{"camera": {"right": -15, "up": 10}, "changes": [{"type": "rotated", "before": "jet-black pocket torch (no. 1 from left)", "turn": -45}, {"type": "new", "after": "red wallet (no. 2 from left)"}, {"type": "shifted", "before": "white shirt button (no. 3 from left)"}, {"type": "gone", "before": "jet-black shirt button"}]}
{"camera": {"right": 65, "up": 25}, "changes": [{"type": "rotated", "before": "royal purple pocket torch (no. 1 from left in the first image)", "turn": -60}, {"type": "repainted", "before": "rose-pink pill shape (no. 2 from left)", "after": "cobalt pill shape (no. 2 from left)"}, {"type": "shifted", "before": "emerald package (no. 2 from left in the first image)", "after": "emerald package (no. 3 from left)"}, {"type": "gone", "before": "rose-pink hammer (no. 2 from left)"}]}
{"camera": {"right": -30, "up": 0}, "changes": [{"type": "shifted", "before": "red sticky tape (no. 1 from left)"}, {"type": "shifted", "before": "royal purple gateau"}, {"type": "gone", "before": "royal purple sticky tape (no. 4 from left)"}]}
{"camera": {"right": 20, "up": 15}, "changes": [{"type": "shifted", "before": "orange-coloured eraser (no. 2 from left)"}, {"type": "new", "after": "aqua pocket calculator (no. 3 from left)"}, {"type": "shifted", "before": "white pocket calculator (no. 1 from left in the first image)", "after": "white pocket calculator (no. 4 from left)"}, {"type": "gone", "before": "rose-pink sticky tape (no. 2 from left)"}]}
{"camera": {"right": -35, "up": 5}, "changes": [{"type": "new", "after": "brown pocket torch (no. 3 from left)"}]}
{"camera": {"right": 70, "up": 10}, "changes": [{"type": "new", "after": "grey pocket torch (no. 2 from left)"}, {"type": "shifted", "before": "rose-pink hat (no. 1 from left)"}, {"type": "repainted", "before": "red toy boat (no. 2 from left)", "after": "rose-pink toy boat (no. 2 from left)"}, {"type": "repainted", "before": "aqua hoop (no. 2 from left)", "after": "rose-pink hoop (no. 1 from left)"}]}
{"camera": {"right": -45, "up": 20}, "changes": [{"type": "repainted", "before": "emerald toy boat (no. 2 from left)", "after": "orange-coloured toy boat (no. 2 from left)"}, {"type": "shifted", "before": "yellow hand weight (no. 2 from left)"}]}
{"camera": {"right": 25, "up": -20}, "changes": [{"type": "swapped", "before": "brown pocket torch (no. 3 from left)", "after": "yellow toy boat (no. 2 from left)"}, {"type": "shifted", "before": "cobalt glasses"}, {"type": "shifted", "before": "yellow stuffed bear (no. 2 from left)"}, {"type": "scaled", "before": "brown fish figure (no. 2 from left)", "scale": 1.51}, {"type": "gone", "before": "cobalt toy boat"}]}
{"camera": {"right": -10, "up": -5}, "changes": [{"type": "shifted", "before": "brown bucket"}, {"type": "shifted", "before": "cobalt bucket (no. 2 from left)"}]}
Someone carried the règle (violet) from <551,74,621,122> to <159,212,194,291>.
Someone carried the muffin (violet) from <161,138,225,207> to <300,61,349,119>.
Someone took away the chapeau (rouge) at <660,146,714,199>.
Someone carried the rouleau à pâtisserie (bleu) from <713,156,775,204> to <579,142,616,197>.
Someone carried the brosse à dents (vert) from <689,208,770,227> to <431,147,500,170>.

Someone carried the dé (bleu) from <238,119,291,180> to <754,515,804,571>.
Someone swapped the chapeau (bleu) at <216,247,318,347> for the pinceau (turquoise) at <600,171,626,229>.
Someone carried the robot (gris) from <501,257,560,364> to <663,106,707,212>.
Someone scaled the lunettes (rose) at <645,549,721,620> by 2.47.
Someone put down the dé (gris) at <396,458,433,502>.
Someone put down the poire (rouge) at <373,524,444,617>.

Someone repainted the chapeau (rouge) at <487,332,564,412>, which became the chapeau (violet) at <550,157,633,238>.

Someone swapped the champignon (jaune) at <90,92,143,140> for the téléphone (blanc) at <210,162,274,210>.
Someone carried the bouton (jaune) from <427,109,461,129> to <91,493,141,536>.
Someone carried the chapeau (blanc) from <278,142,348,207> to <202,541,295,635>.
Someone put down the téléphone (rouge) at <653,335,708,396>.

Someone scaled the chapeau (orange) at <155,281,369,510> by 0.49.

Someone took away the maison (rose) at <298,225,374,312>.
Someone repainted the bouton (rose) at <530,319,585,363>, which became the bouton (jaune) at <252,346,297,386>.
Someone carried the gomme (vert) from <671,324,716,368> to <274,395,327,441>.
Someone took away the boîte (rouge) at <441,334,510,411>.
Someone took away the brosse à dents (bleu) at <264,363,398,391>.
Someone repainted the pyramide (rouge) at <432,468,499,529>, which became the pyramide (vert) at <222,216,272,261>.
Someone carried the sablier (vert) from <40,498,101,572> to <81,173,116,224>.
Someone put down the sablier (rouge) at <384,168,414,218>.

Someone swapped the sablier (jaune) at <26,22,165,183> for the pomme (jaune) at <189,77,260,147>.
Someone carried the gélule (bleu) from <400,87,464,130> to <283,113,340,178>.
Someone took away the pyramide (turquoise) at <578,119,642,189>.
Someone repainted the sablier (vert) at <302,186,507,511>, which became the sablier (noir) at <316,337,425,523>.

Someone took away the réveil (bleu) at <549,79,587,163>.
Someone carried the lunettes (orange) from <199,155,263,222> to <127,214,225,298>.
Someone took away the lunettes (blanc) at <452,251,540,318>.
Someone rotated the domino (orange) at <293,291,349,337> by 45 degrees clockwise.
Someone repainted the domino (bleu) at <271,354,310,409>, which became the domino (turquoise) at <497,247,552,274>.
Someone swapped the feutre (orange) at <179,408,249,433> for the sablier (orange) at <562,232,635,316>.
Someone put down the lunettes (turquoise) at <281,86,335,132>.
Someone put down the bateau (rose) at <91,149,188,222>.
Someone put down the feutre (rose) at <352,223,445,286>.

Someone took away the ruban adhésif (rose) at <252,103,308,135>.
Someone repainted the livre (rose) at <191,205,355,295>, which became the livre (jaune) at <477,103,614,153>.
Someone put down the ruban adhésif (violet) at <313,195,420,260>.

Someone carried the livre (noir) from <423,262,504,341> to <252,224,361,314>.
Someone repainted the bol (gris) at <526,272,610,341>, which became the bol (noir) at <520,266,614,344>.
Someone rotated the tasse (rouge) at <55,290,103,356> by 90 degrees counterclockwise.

..........

*Directions for this task*
The lines above from the one with "Someone took away the chapeau" through the one with "Someone carried the rouleau" are to be duplicated exactly, ends included, with nothing added.

*Response box*
Someone took away the chapeau (rouge) at <660,146,714,199>.
Someone carried the rouleau à pâtisserie (bleu) from <713,156,775,204> to <579,142,616,197>.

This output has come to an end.